Source records ▸
════════════════

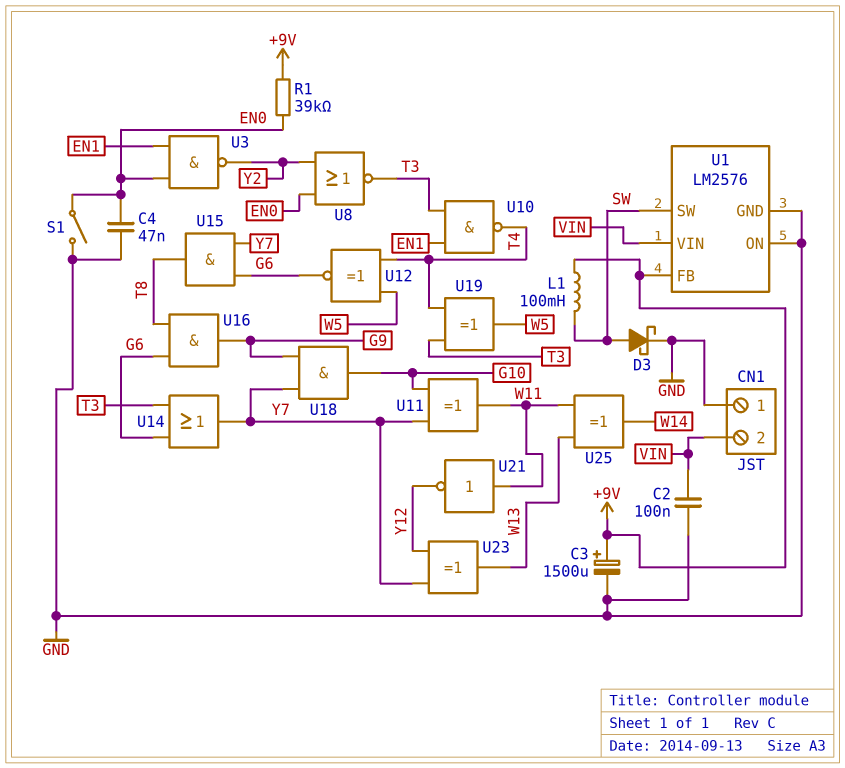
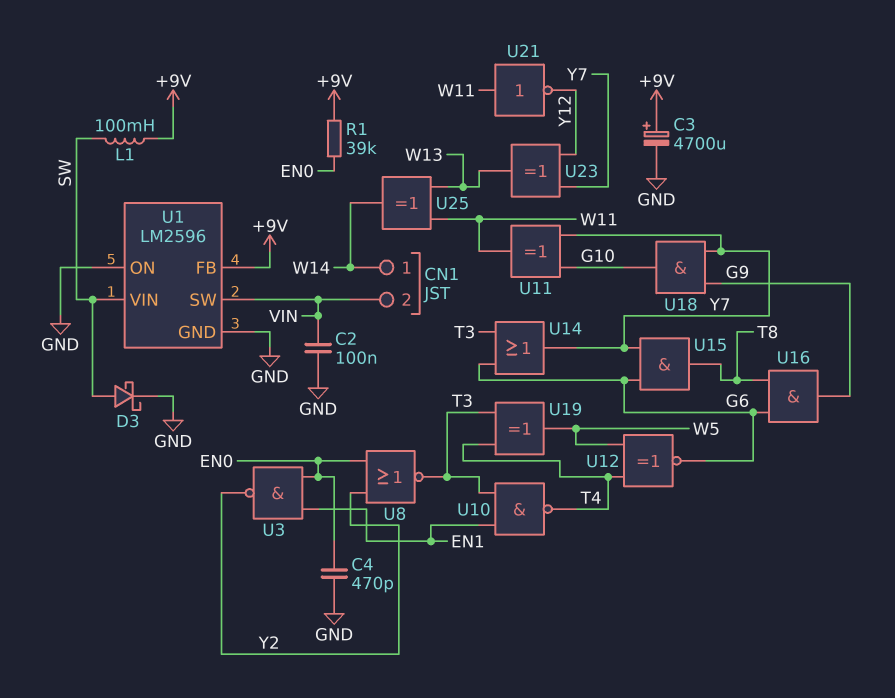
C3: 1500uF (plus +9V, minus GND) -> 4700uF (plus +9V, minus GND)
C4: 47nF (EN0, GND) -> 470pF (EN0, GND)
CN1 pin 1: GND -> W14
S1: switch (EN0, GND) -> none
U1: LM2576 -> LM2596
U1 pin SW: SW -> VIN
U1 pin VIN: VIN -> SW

════════════════

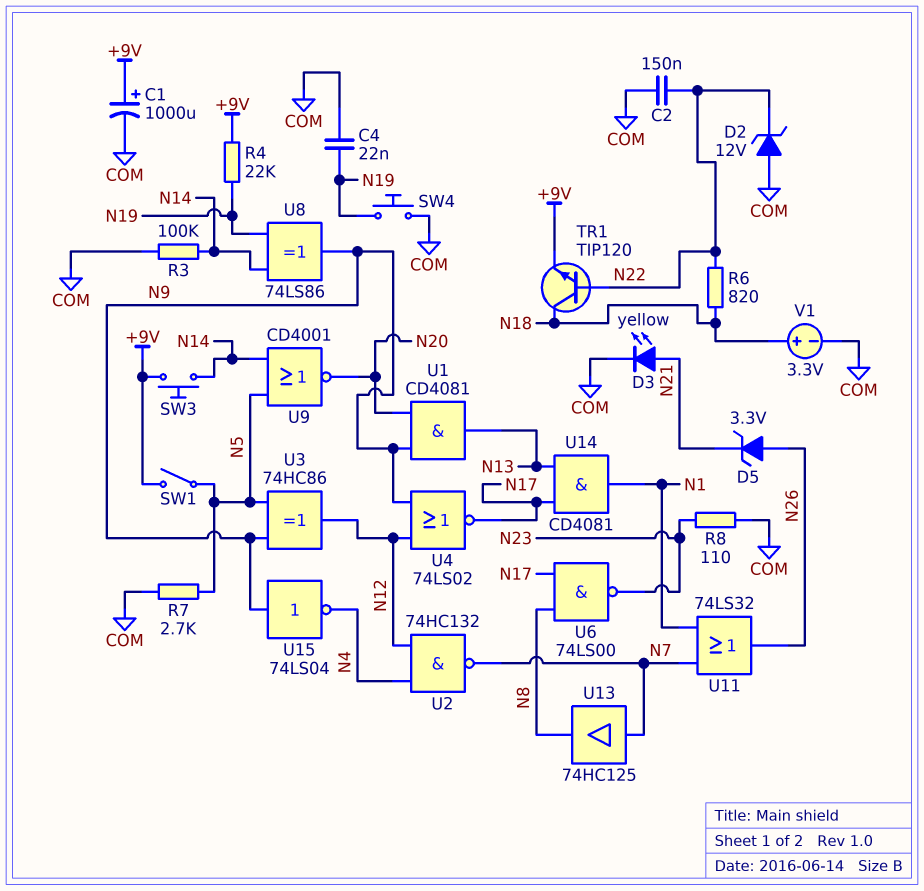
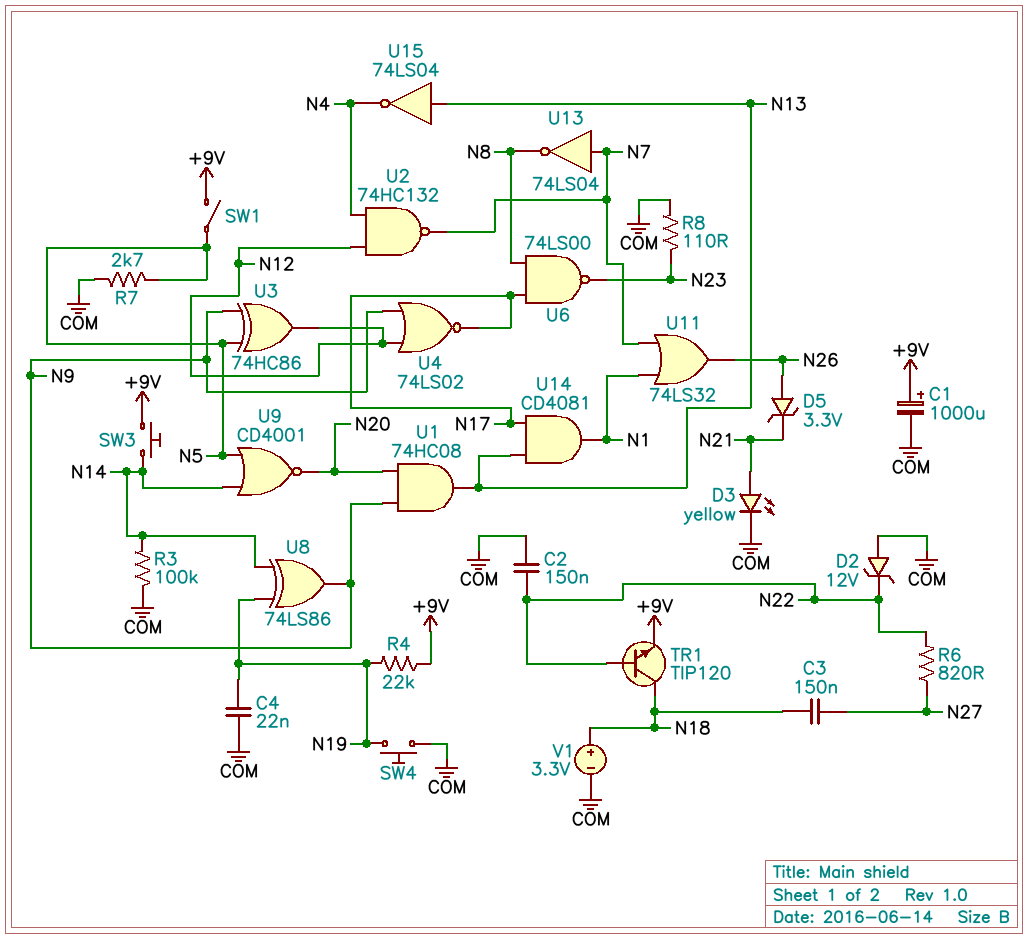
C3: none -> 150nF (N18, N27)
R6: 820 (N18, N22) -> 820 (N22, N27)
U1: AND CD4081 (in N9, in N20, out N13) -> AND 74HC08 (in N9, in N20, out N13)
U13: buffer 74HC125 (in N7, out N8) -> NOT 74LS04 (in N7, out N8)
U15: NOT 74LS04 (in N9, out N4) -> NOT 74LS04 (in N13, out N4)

════════════════

THE PROBLEM ▸
Retype exactly the lines above, from the one with "CN1 pin 1: GND -> W14" through the one with "U1 pin VIN: VIN -> SW", inclusive.

EXERCISE SOLUTION ▸
CN1 pin 1: GND -> W14
S1: switch (EN0, GND) -> none
U1: LM2576 -> LM2596
U1 pin SW: SW -> VIN
U1 pin VIN: VIN -> SW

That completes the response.